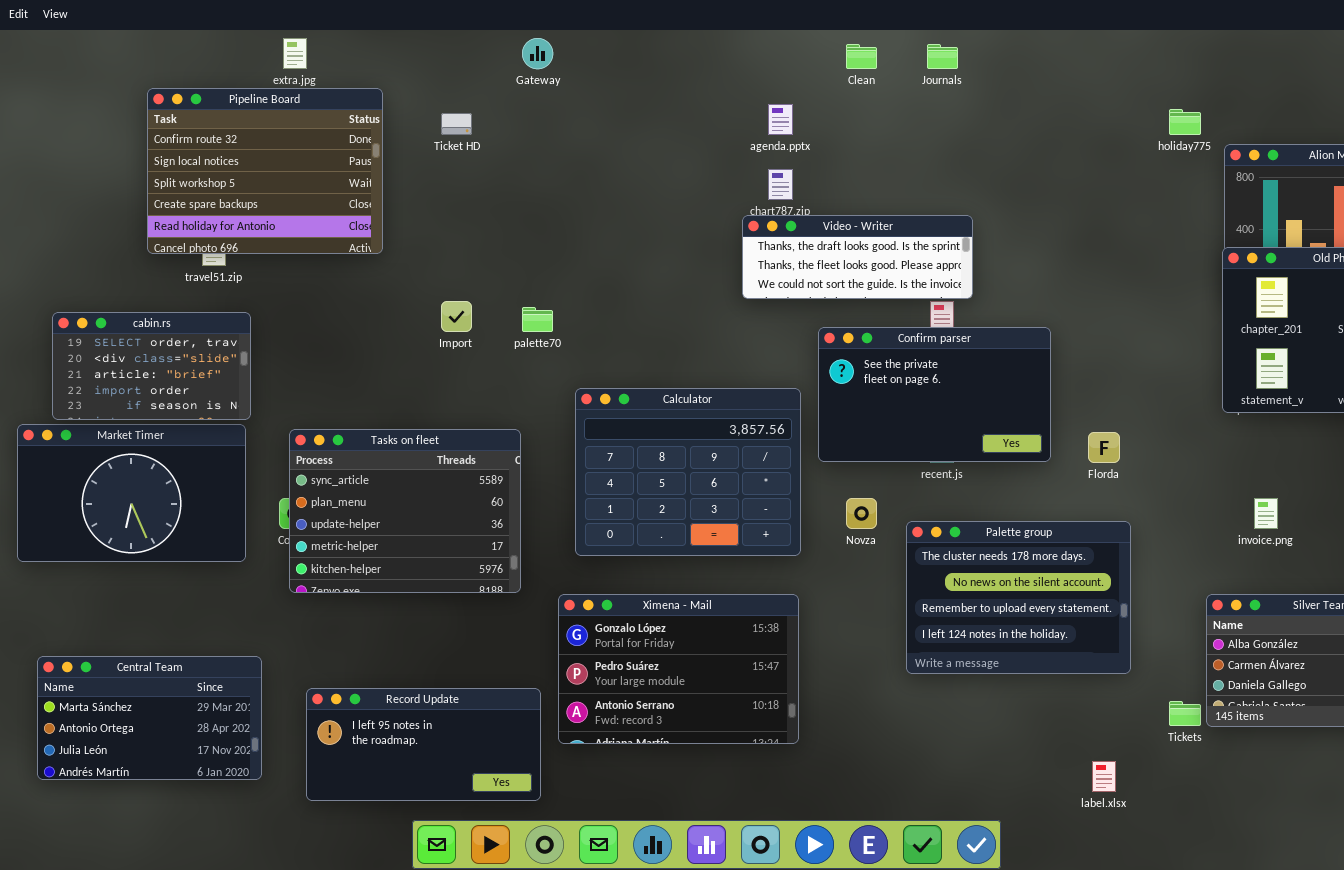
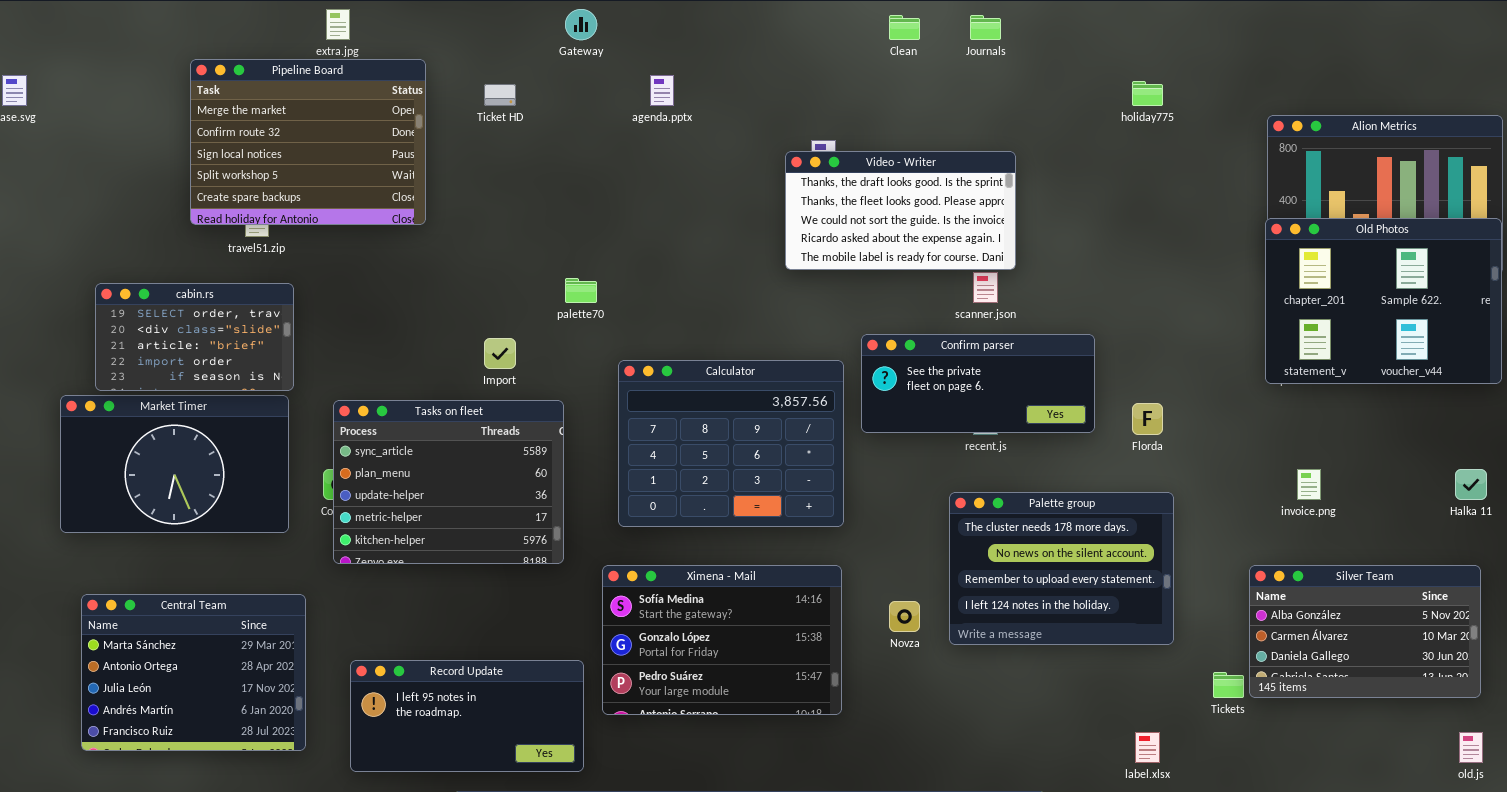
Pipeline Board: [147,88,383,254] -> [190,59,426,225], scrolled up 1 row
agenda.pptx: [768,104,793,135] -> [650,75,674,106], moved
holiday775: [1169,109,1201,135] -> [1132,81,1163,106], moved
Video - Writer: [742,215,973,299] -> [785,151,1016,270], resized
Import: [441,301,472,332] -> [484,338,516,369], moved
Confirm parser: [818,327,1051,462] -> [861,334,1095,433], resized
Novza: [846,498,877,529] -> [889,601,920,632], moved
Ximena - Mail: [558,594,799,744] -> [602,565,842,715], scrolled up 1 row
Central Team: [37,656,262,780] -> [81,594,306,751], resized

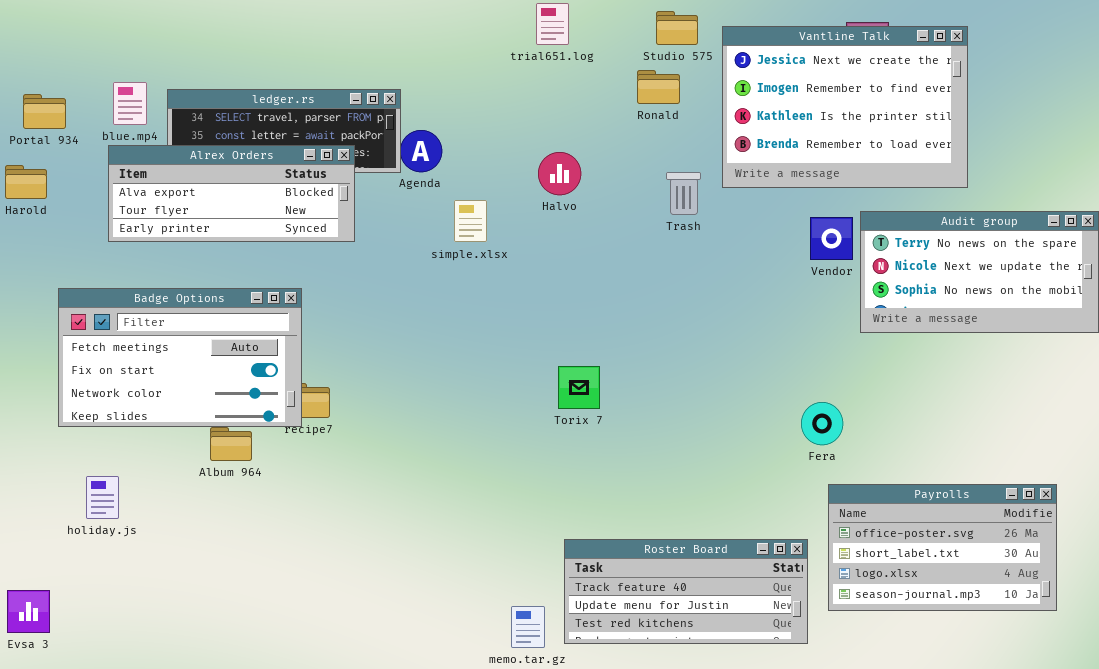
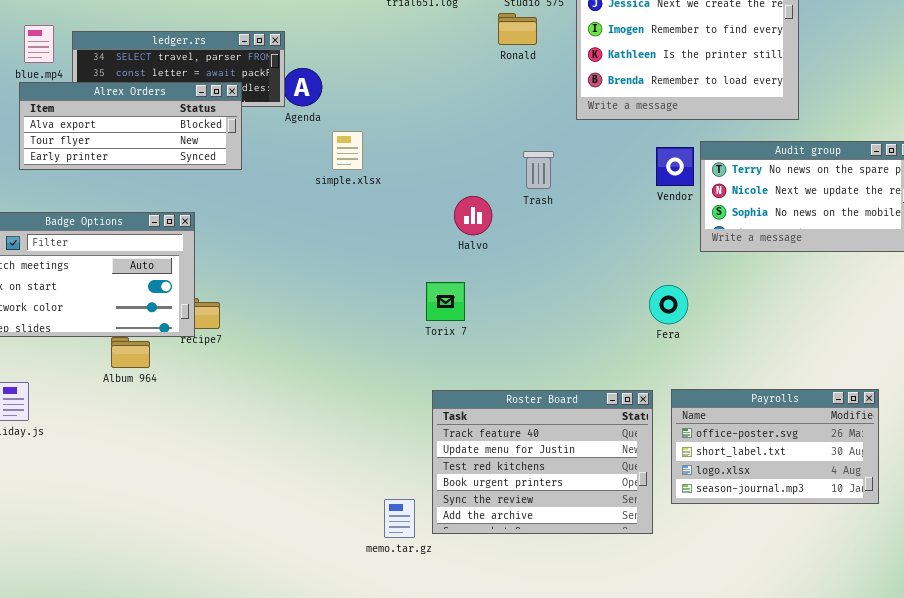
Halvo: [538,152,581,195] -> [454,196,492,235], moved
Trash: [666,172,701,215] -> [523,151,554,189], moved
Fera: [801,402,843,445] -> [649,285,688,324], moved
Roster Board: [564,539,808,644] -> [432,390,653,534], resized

------------------------------------------------------------------------

Work request — Search the listing for "resized" and show every line where it occurs.

Expected output —
Video - Writer: [742,215,973,299] -> [785,151,1016,270], resized
Confirm parser: [818,327,1051,462] -> [861,334,1095,433], resized
Central Team: [37,656,262,780] -> [81,594,306,751], resized
Roster Board: [564,539,808,644] -> [432,390,653,534], resized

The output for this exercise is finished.